PROBLEM REQUIREMENTS: Take the line with "camera: 20 degrees right, 5 degrees up" and every line after it in the data. Transcribe them exactly, through the last.

+++++

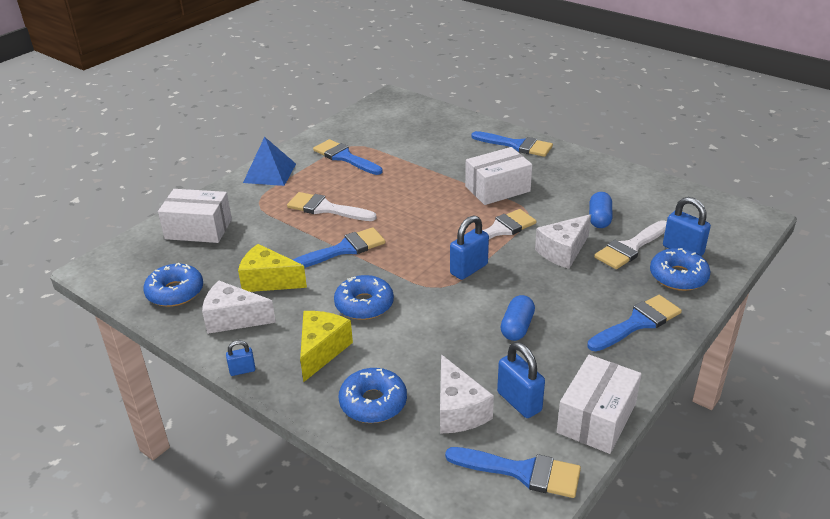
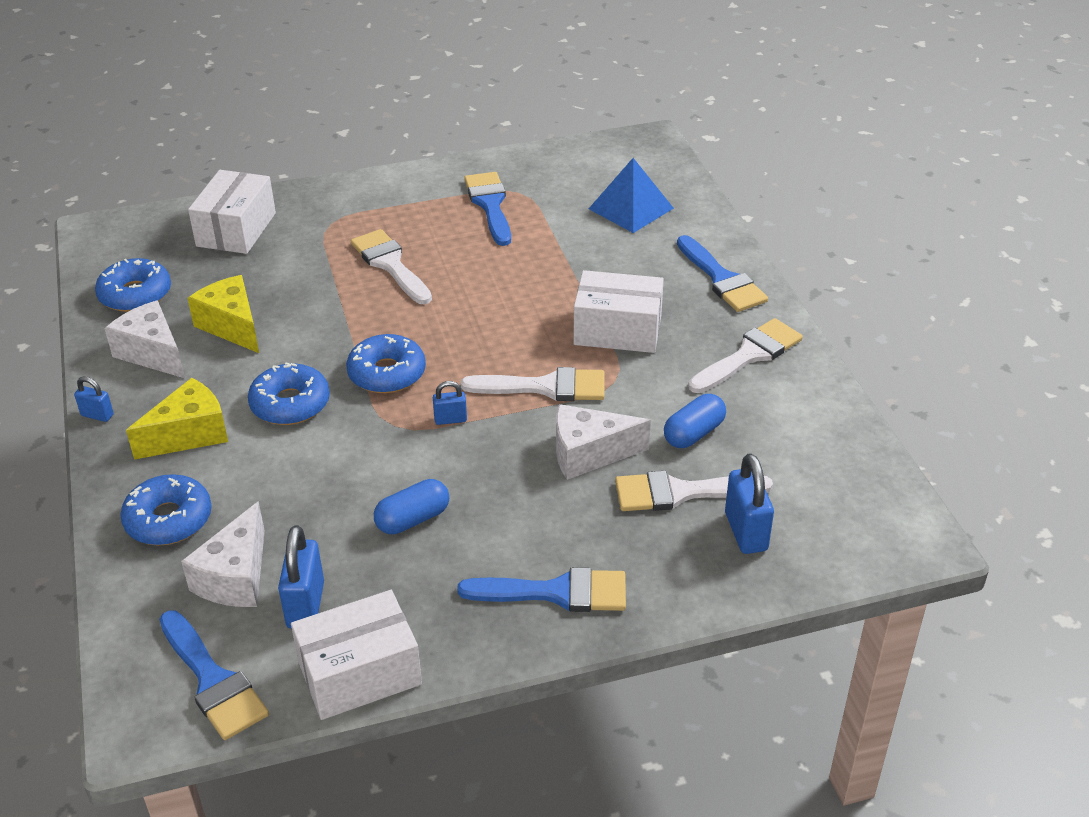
camera: 35 degrees right, 5 degrees up
(198, 229) = (236, 229): white box -> white box turned 60 degrees clockwise
(270, 173) = (385, 190): blue pyramid -> blue pyramid (631, 208)
(344, 249) = (348, 326): blue brush -> none
(469, 269) = (450, 419): blue padlock -> blue padlock, size x0.56
(576, 173) = (749, 355): none -> white brush
(678, 276) = (689, 563): blue donut -> blue donut (387, 373)

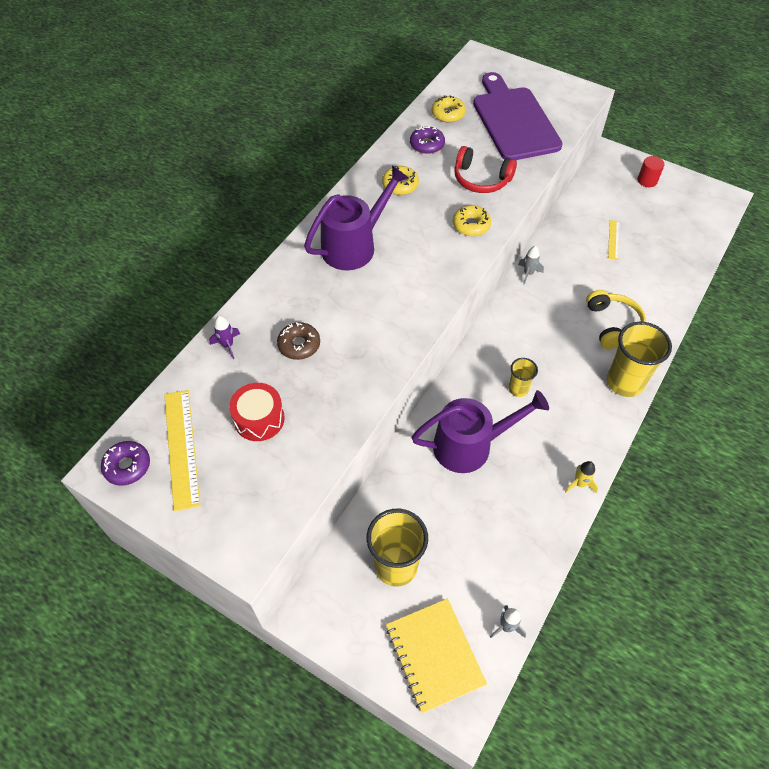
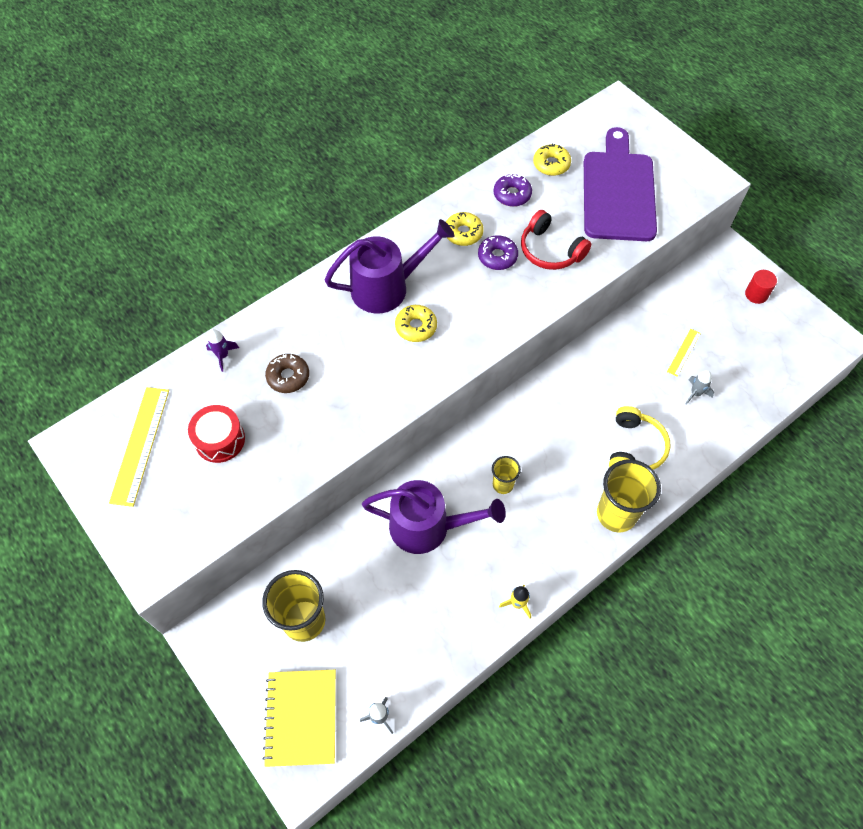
camera: 20 degrees right, 5 degrees up
(127, 466) = (87, 446): purple donut -> purple donut (497, 257)
(471, 225) = (514, 299): yellow donut -> yellow donut (416, 327)
(528, 273) = (572, 363): grey rocket -> grey rocket (695, 393)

+++++

EXERCISE SOLUTION:
camera: 20 degrees right, 5 degrees up
(127, 466) = (87, 446): purple donut -> purple donut (497, 257)
(471, 225) = (514, 299): yellow donut -> yellow donut (416, 327)
(528, 273) = (572, 363): grey rocket -> grey rocket (695, 393)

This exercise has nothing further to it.